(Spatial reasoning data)
- Opening Delimiter -

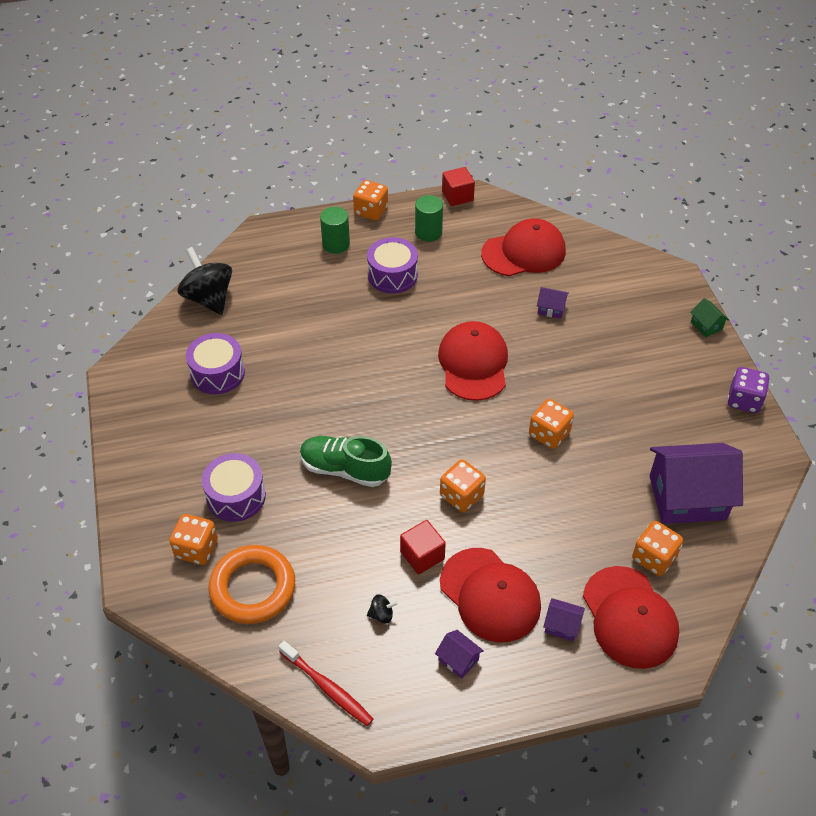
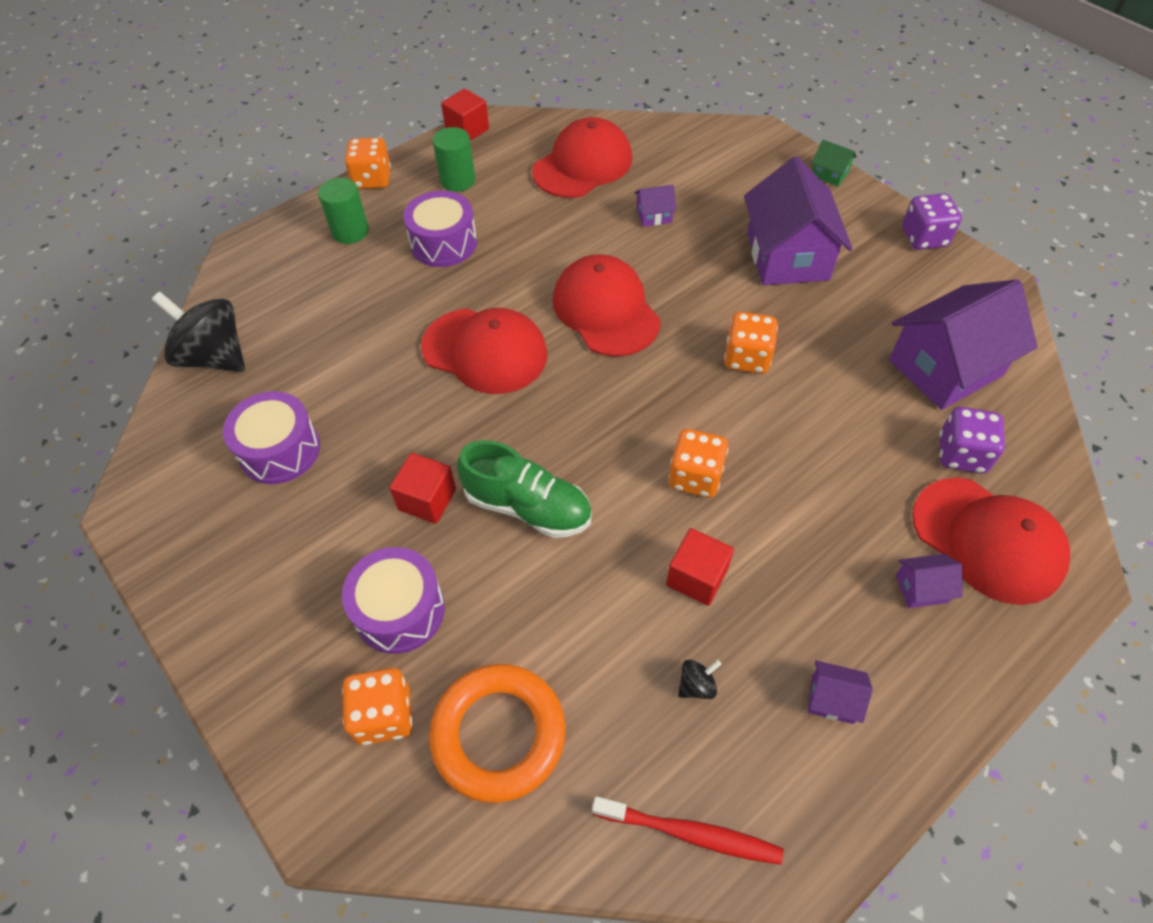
camera: 25 degrees left, 5 degrees up
(287, 439) = (427, 500): none -> red cube
(345, 469) = (528, 507): green shoe -> green shoe turned 150 degrees counterclockwise
(490, 595) = (812, 590): red cap -> red cap (485, 351)
(628, 375) = (787, 256): none -> purple house
(654, 558) = (961, 454): orange dice -> purple dice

- Closing Delimiter -

■ EXERCISE DETAILS
Without any of its images, the data above should be returned exactly.

■ COMPLETED TASK
camera: 25 degrees left, 5 degrees up
(287, 439) = (427, 500): none -> red cube
(345, 469) = (528, 507): green shoe -> green shoe turned 150 degrees counterclockwise
(490, 595) = (812, 590): red cap -> red cap (485, 351)
(628, 375) = (787, 256): none -> purple house
(654, 558) = (961, 454): orange dice -> purple dice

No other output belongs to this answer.